Source material>

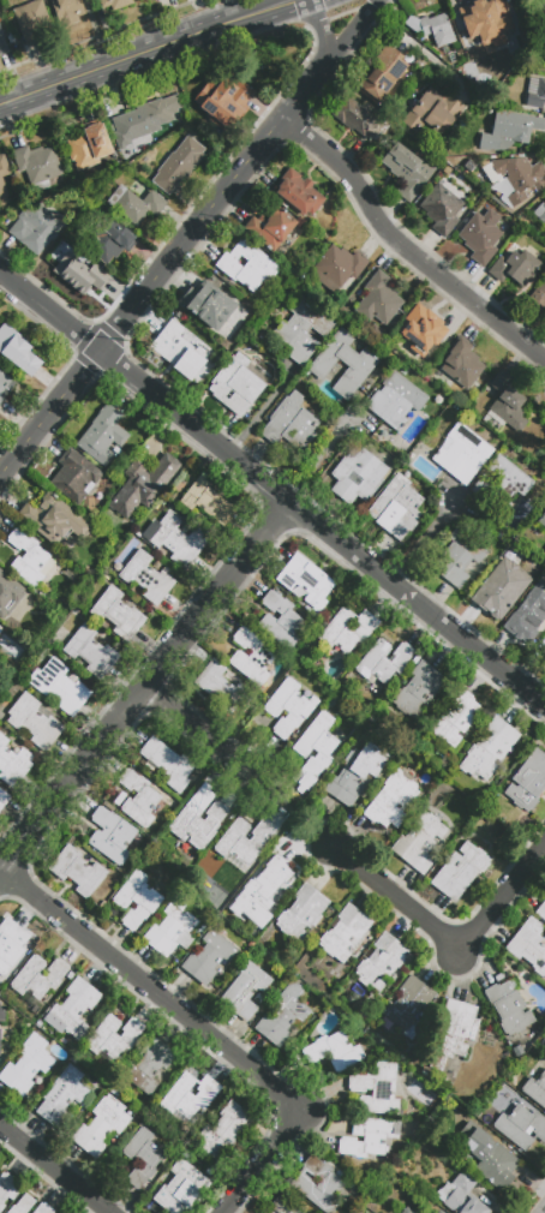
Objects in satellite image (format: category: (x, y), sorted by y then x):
building: (136, 0)
building: (517, 0)
building: (115, 4)
building: (542, 7)
building: (69, 11)
building: (31, 20)
building: (487, 20)
building: (436, 29)
road: (323, 35)
road: (349, 36)
building: (3, 44)
road: (413, 44)
road: (145, 53)
building: (544, 64)
building: (382, 73)
building: (535, 92)
building: (222, 103)
building: (432, 113)
building: (145, 119)
building: (358, 120)
building: (509, 131)
building: (86, 149)
building: (179, 164)
building: (37, 166)
building: (407, 172)
building: (3, 174)
building: (512, 177)
building: (298, 194)
building: (135, 205)
building: (441, 209)
road: (209, 211)
building: (540, 213)
building: (272, 226)
building: (35, 228)
building: (481, 236)
building: (108, 241)
road: (404, 251)
building: (246, 266)
building: (295, 267)
building: (337, 268)
building: (515, 268)
building: (79, 274)
building: (537, 299)
building: (377, 300)
building: (216, 310)
road: (49, 311)
building: (302, 329)
building: (424, 334)
building: (17, 351)
building: (180, 351)
building: (360, 363)
building: (461, 365)
building: (5, 385)
building: (235, 385)
building: (395, 402)
road: (265, 403)
building: (507, 403)
road: (49, 413)
building: (290, 425)
road: (12, 436)
building: (103, 436)
road: (318, 452)
building: (461, 454)
building: (357, 476)
building: (74, 477)
building: (143, 484)
building: (502, 485)
building: (207, 502)
building: (397, 508)
building: (53, 519)
building: (541, 520)
road: (320, 531)
road: (424, 538)
building: (173, 540)
building: (30, 559)
building: (458, 559)
building: (543, 560)
building: (146, 578)
building: (304, 580)
building: (499, 590)
building: (7, 597)
street lamp: (470, 610)
building: (528, 610)
building: (118, 614)
building: (279, 621)
building: (1, 629)
building: (348, 630)
building: (91, 652)
building: (543, 652)
building: (251, 659)
building: (384, 661)
building: (59, 686)
road: (146, 687)
building: (221, 688)
building: (419, 693)
building: (332, 701)
building: (289, 708)
building: (456, 719)
building: (34, 721)
street lamp: (529, 726)
road: (209, 734)
building: (315, 749)
building: (489, 750)
building: (13, 763)
building: (167, 765)
building: (355, 773)
building: (528, 782)
building: (3, 798)
building: (138, 798)
building: (392, 801)
building: (198, 823)
building: (111, 837)
building: (419, 842)
building: (240, 844)
building: (77, 871)
building: (460, 871)
building: (267, 882)
building: (137, 900)
building: (541, 911)
building: (303, 913)
building: (172, 931)
building: (344, 933)
road: (450, 942)
building: (11, 945)
building: (529, 945)
building: (208, 957)
building: (381, 961)
building: (37, 978)
building: (245, 990)
building: (72, 1006)
building: (409, 1007)
building: (508, 1007)
building: (2, 1014)
building: (283, 1016)
road: (203, 1031)
building: (454, 1032)
building: (115, 1041)
building: (0, 1042)
building: (334, 1051)
building: (27, 1065)
building: (150, 1068)
building: (376, 1089)
building: (536, 1090)
building: (62, 1096)
building: (187, 1097)
building: (101, 1126)
building: (522, 1126)
building: (224, 1133)
building: (369, 1137)
building: (485, 1152)
building: (141, 1158)
road: (55, 1169)
building: (446, 1181)
building: (320, 1185)
building: (5, 1187)
building: (179, 1187)
building: (461, 1195)
building: (22, 1204)
building: (284, 1206)
building: (42, 1209)
building: (407, 1210)
building: (269, 1211)
building: (437, 1211)
building: (441, 1211)
road: (543, 1211)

Exercise requirements> The answer should be an exact restatement of every entry, with the pictures omitted.

Response area>
Objects in satellite image (format: category: (x, y), sorted by y then x):
building: (136, 0)
building: (517, 0)
building: (115, 4)
building: (542, 7)
building: (69, 11)
building: (31, 20)
building: (487, 20)
building: (436, 29)
road: (323, 35)
road: (349, 36)
building: (3, 44)
road: (413, 44)
road: (145, 53)
building: (544, 64)
building: (382, 73)
building: (535, 92)
building: (222, 103)
building: (432, 113)
building: (145, 119)
building: (358, 120)
building: (509, 131)
building: (86, 149)
building: (179, 164)
building: (37, 166)
building: (407, 172)
building: (3, 174)
building: (512, 177)
building: (298, 194)
building: (135, 205)
building: (441, 209)
road: (209, 211)
building: (540, 213)
building: (272, 226)
building: (35, 228)
building: (481, 236)
building: (108, 241)
road: (404, 251)
building: (246, 266)
building: (295, 267)
building: (337, 268)
building: (515, 268)
building: (79, 274)
building: (537, 299)
building: (377, 300)
building: (216, 310)
road: (49, 311)
building: (302, 329)
building: (424, 334)
building: (17, 351)
building: (180, 351)
building: (360, 363)
building: (461, 365)
building: (5, 385)
building: (235, 385)
building: (395, 402)
road: (265, 403)
building: (507, 403)
road: (49, 413)
building: (290, 425)
road: (12, 436)
building: (103, 436)
road: (318, 452)
building: (461, 454)
building: (357, 476)
building: (74, 477)
building: (143, 484)
building: (502, 485)
building: (207, 502)
building: (397, 508)
building: (53, 519)
building: (541, 520)
road: (320, 531)
road: (424, 538)
building: (173, 540)
building: (30, 559)
building: (458, 559)
building: (543, 560)
building: (146, 578)
building: (304, 580)
building: (499, 590)
building: (7, 597)
street lamp: (470, 610)
building: (528, 610)
building: (118, 614)
building: (279, 621)
building: (1, 629)
building: (348, 630)
building: (91, 652)
building: (543, 652)
building: (251, 659)
building: (384, 661)
building: (59, 686)
road: (146, 687)
building: (221, 688)
building: (419, 693)
building: (332, 701)
building: (289, 708)
building: (456, 719)
building: (34, 721)
street lamp: (529, 726)
road: (209, 734)
building: (315, 749)
building: (489, 750)
building: (13, 763)
building: (167, 765)
building: (355, 773)
building: (528, 782)
building: (3, 798)
building: (138, 798)
building: (392, 801)
building: (198, 823)
building: (111, 837)
building: (419, 842)
building: (240, 844)
building: (77, 871)
building: (460, 871)
building: (267, 882)
building: (137, 900)
building: (541, 911)
building: (303, 913)
building: (172, 931)
building: (344, 933)
road: (450, 942)
building: (11, 945)
building: (529, 945)
building: (208, 957)
building: (381, 961)
building: (37, 978)
building: (245, 990)
building: (72, 1006)
building: (409, 1007)
building: (508, 1007)
building: (2, 1014)
building: (283, 1016)
road: (203, 1031)
building: (454, 1032)
building: (115, 1041)
building: (0, 1042)
building: (334, 1051)
building: (27, 1065)
building: (150, 1068)
building: (376, 1089)
building: (536, 1090)
building: (62, 1096)
building: (187, 1097)
building: (101, 1126)
building: (522, 1126)
building: (224, 1133)
building: (369, 1137)
building: (485, 1152)
building: (141, 1158)
road: (55, 1169)
building: (446, 1181)
building: (320, 1185)
building: (5, 1187)
building: (179, 1187)
building: (461, 1195)
building: (22, 1204)
building: (284, 1206)
building: (42, 1209)
building: (407, 1210)
building: (269, 1211)
building: (437, 1211)
building: (441, 1211)
road: (543, 1211)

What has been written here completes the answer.